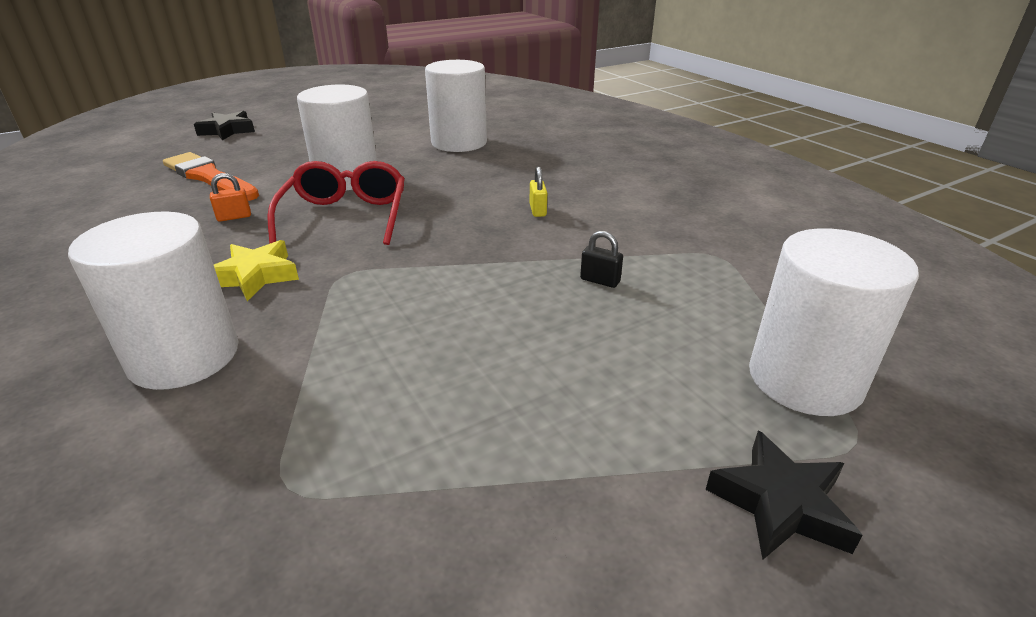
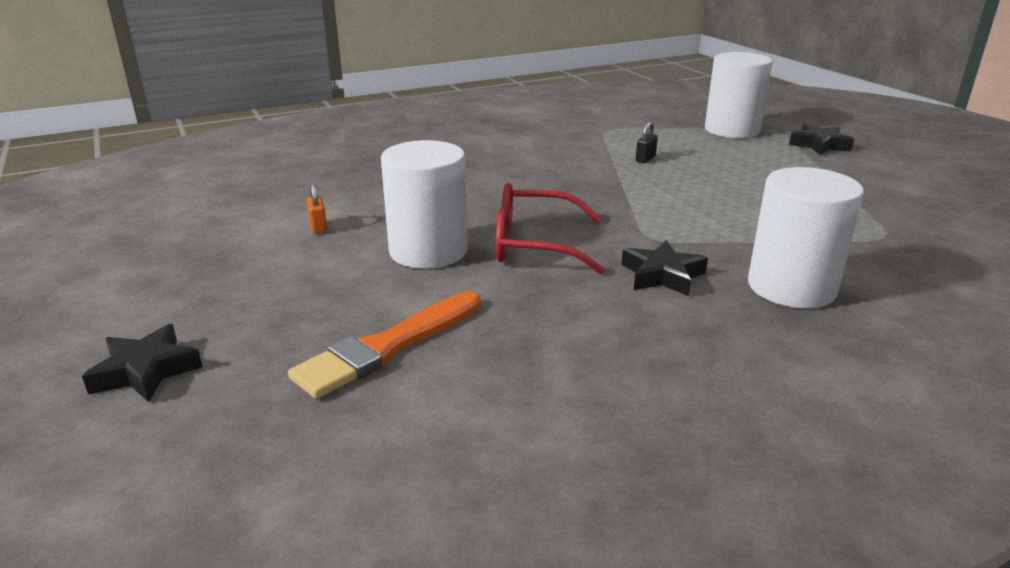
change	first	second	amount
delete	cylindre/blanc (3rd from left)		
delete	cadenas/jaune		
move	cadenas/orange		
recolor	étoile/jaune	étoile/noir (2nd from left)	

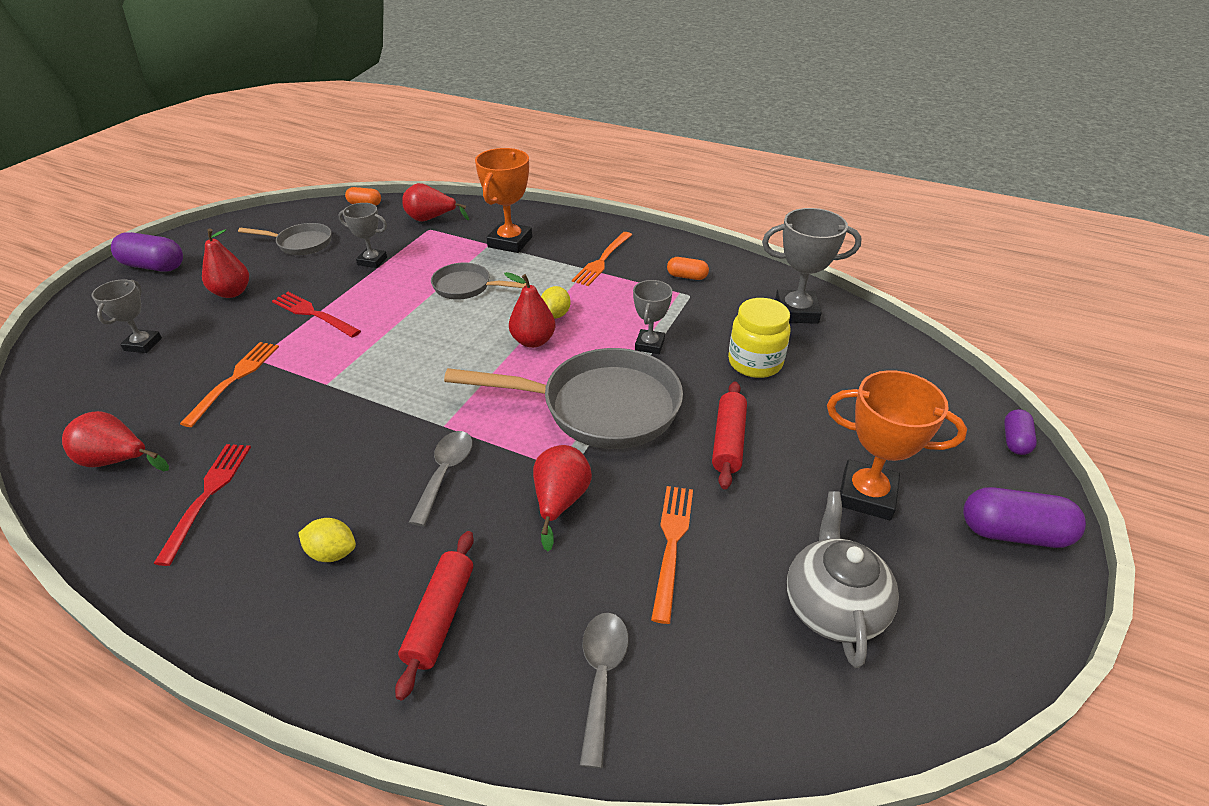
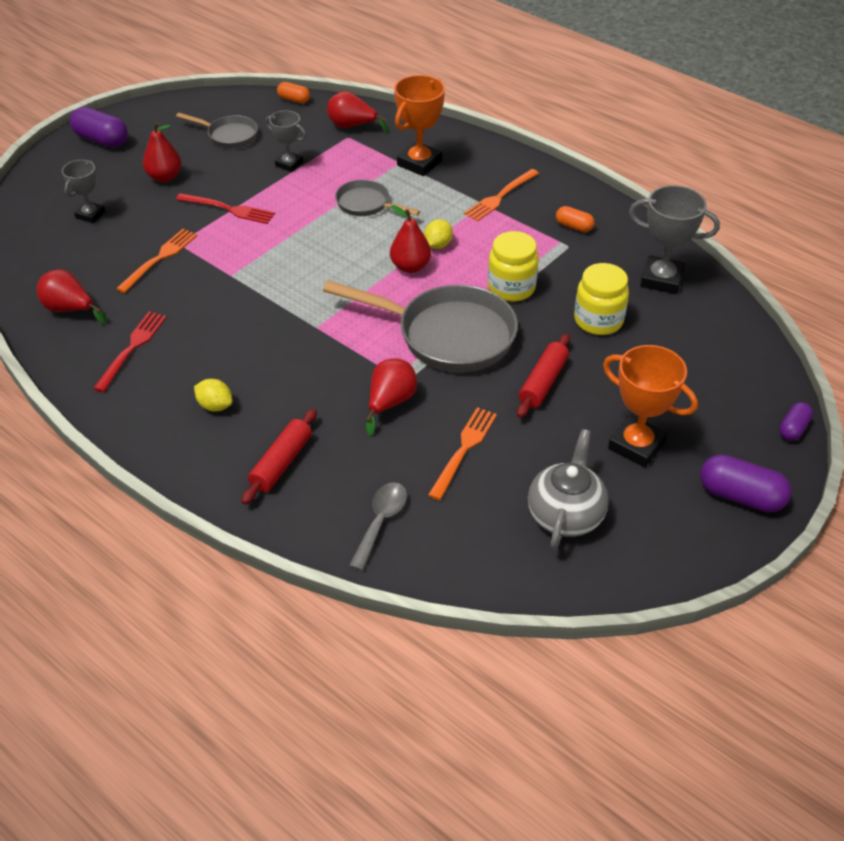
change	first	second	amount
delete	cuillère/gris (1st from left)		
replace	trophée/gris (3rd from left)	bocal/jaune (1st from left)	
rotate	fourchette/rouge (2nd from left)		150 degrees clockwise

*Activity*. The records above should be retyped in full and exactly; omit the pictures.

*Task solution*.
change	first	second	amount
delete	cylindre/blanc (3rd from left)		
delete	cadenas/jaune		
move	cadenas/orange		
recolor	étoile/jaune	étoile/noir (2nd from left)	

change	first	second	amount
delete	cuillère/gris (1st from left)		
replace	trophée/gris (3rd from left)	bocal/jaune (1st from left)	
rotate	fourchette/rouge (2nd from left)		150 degrees clockwise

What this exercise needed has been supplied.